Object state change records
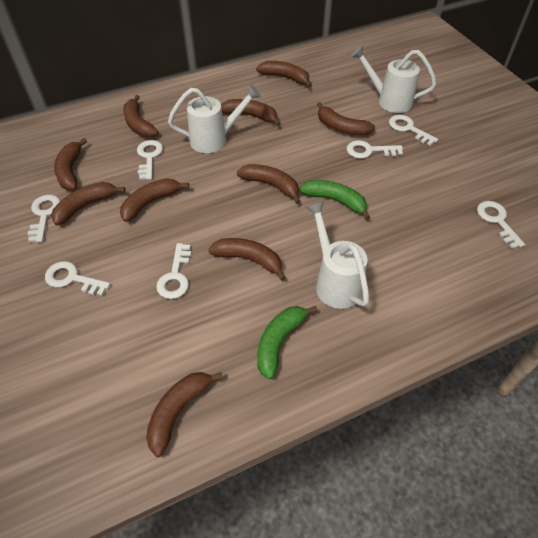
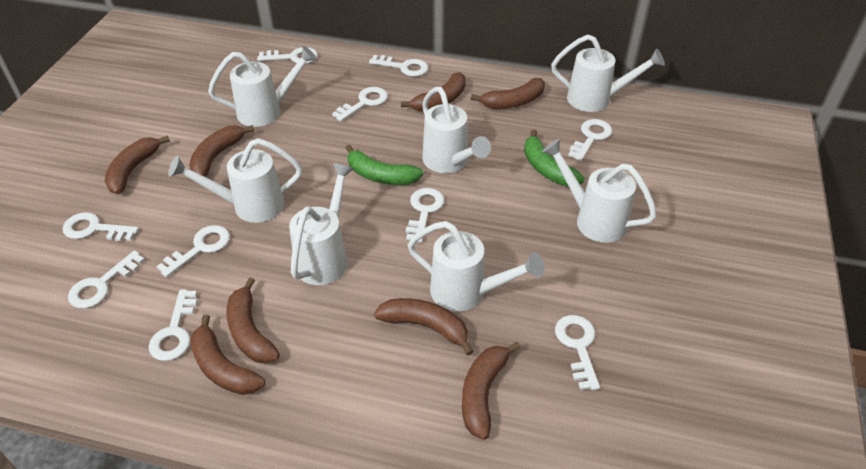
brown banana: 10 -> 8
white key: 7 -> 10
white watering can: 3 -> 7

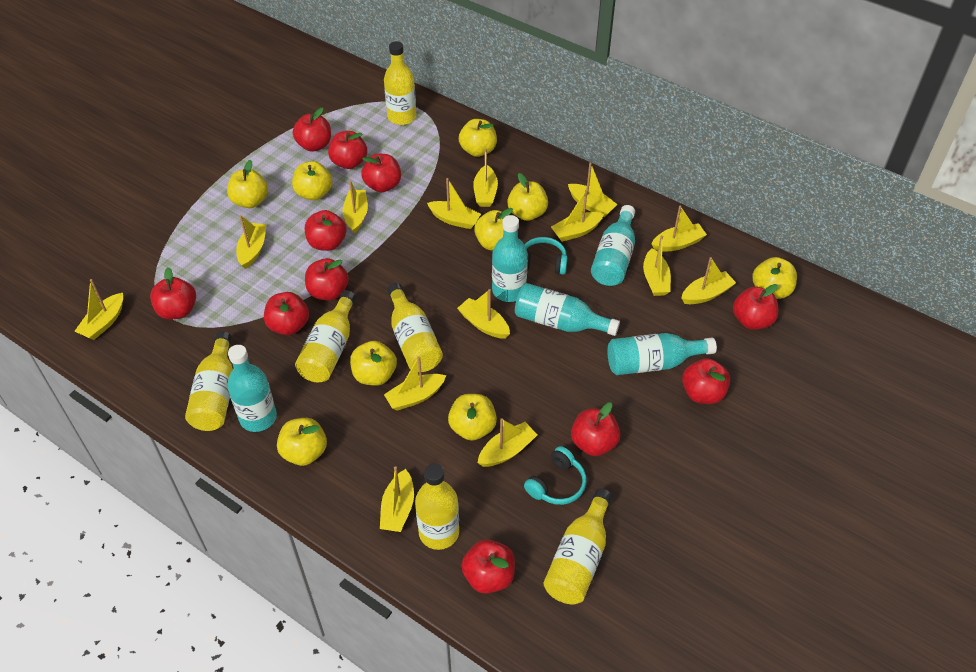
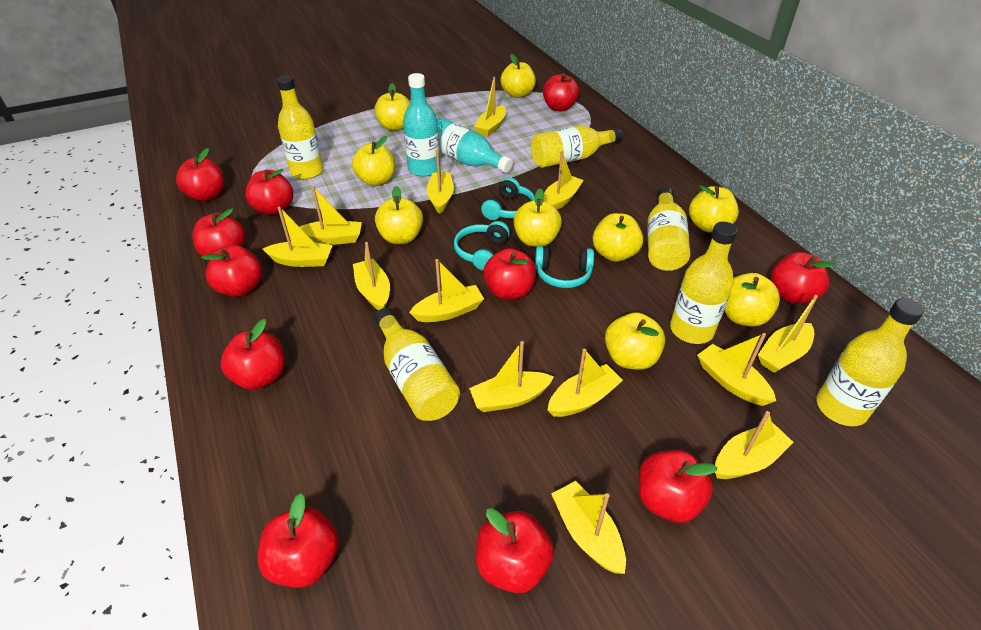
turquoise bottle: 5 -> 2
turquoise headphones: 2 -> 3
yellow boat: 14 -> 13

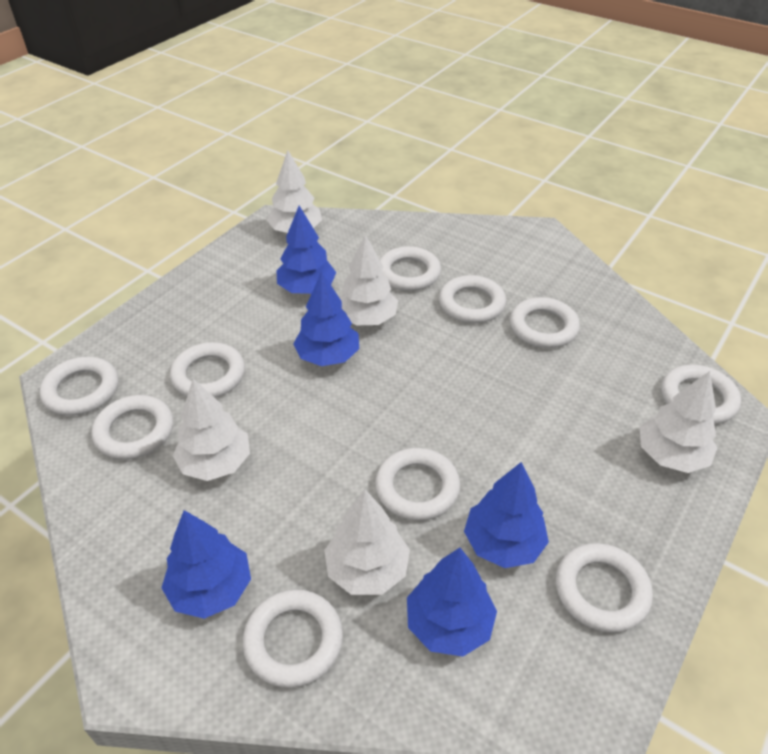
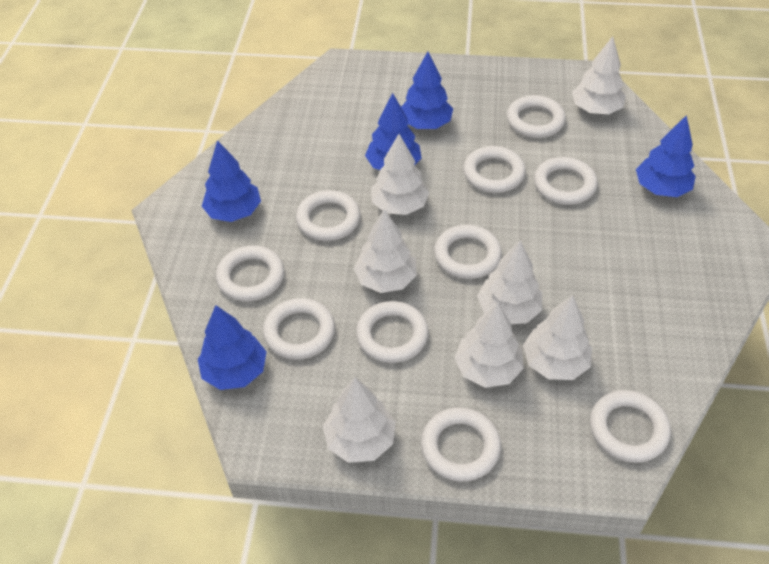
white tree: 5 -> 7

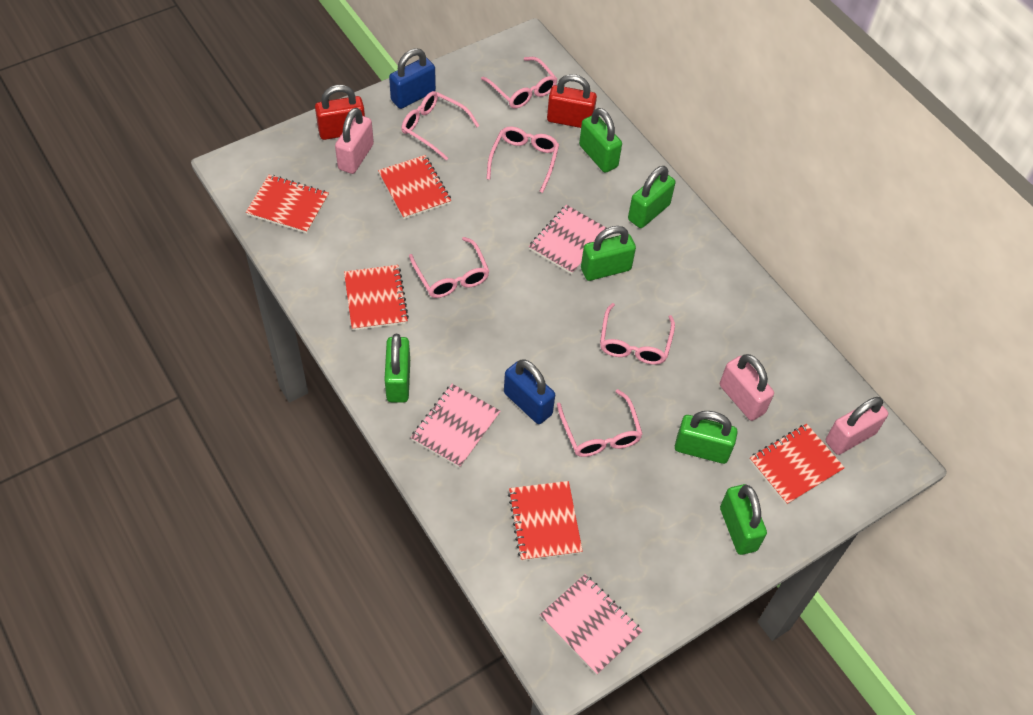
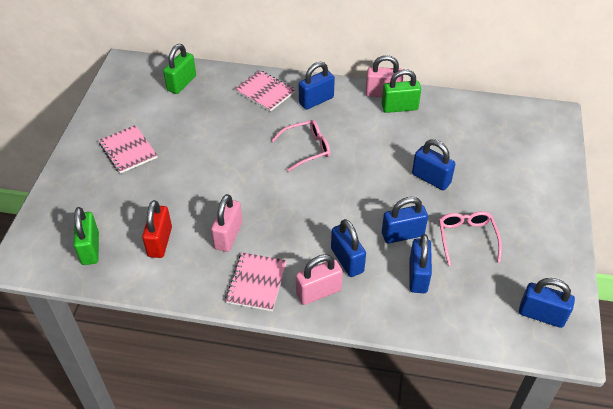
blue padlock: 2 -> 6
green padlock: 6 -> 3
pink glasses: 6 -> 2
red notebook: 5 -> 0
red padlock: 2 -> 1

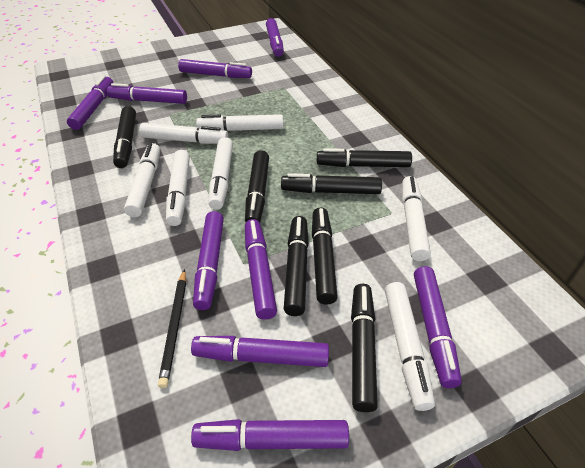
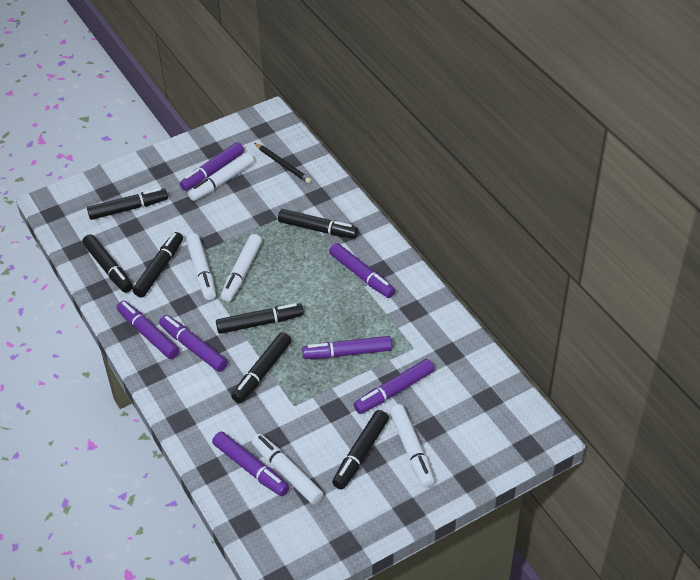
purple marker: 9 -> 7
white marker: 7 -> 5

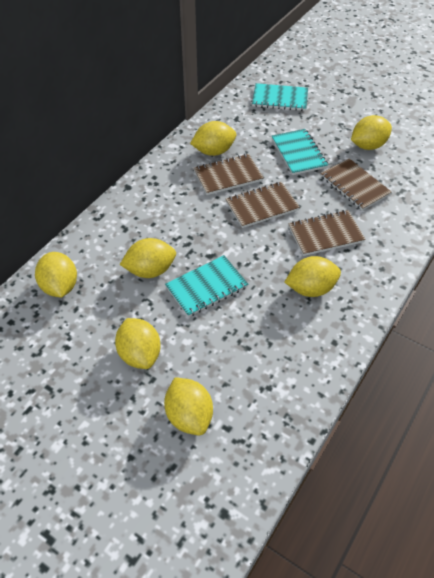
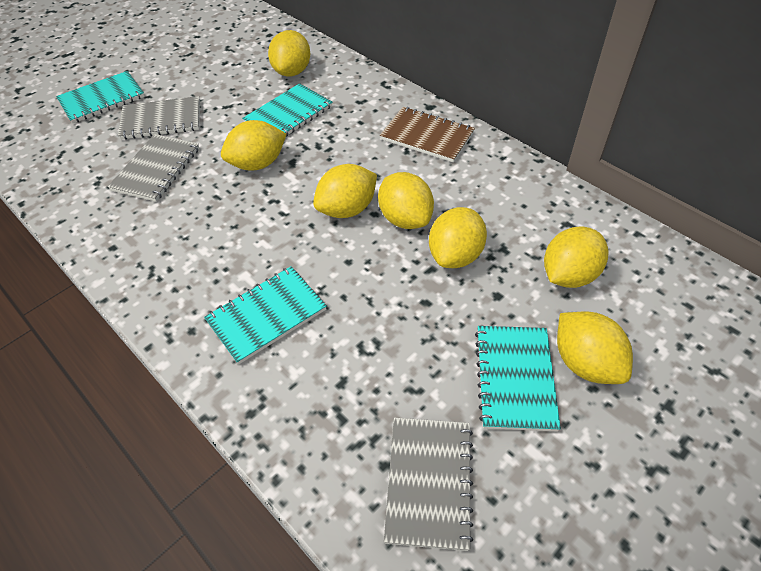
brown notebook: 4 -> 1
grey notebook: 0 -> 3
turquoise notebook: 3 -> 4

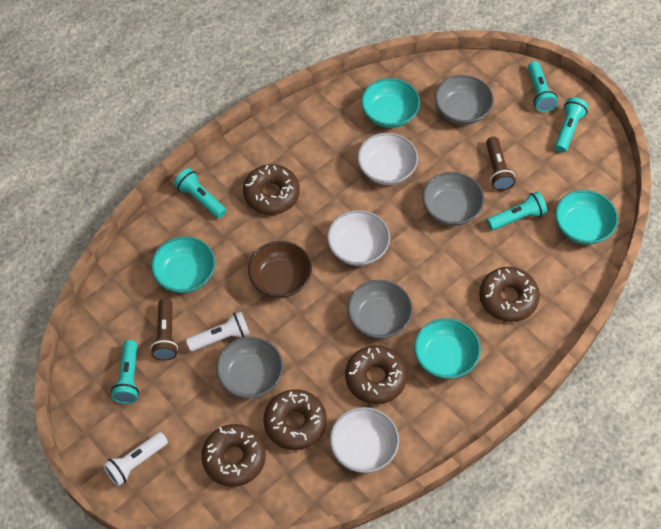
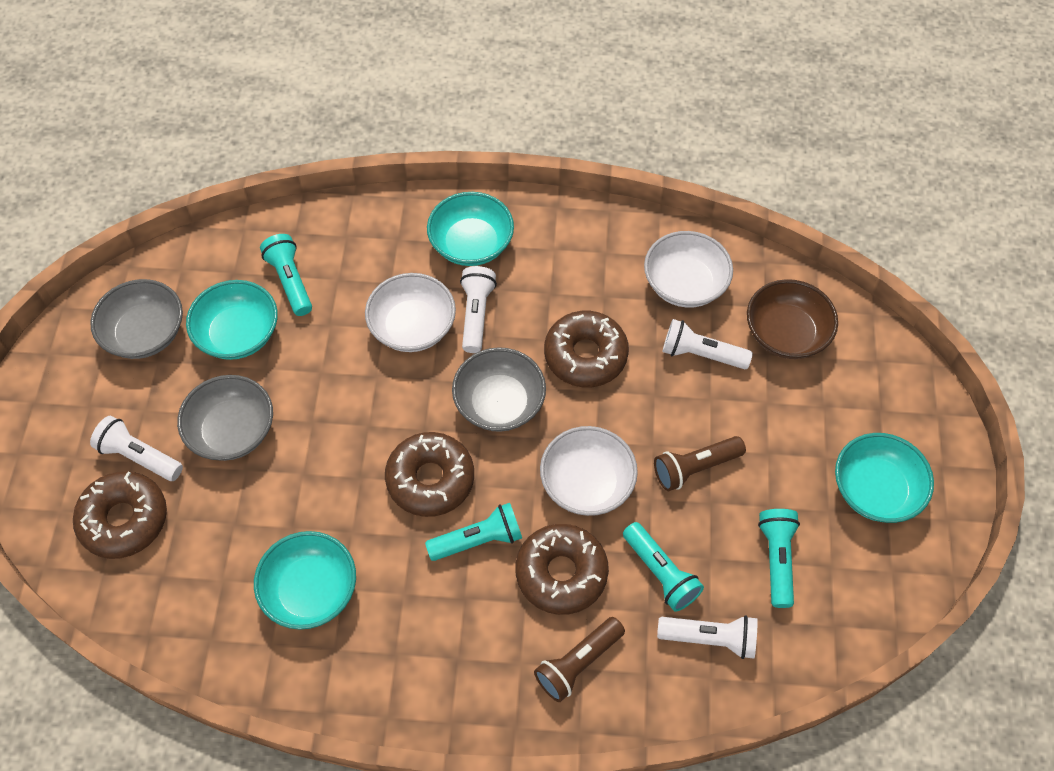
brown donut: 5 -> 4
grey bowl: 4 -> 3
turquoise flashlight: 5 -> 4
white flashlight: 2 -> 4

▶ _TASK PROMPT_: Exactly as written above, print every record, and keep the pictures out.

▶ _EXERCISE RESULT_:
brown banana: 10 -> 8
white key: 7 -> 10
white watering can: 3 -> 7

turquoise bottle: 5 -> 2
turquoise headphones: 2 -> 3
yellow boat: 14 -> 13

white tree: 5 -> 7

blue padlock: 2 -> 6
green padlock: 6 -> 3
pink glasses: 6 -> 2
red notebook: 5 -> 0
red padlock: 2 -> 1

purple marker: 9 -> 7
white marker: 7 -> 5

brown notebook: 4 -> 1
grey notebook: 0 -> 3
turquoise notebook: 3 -> 4

brown donut: 5 -> 4
grey bowl: 4 -> 3
turquoise flashlight: 5 -> 4
white flashlight: 2 -> 4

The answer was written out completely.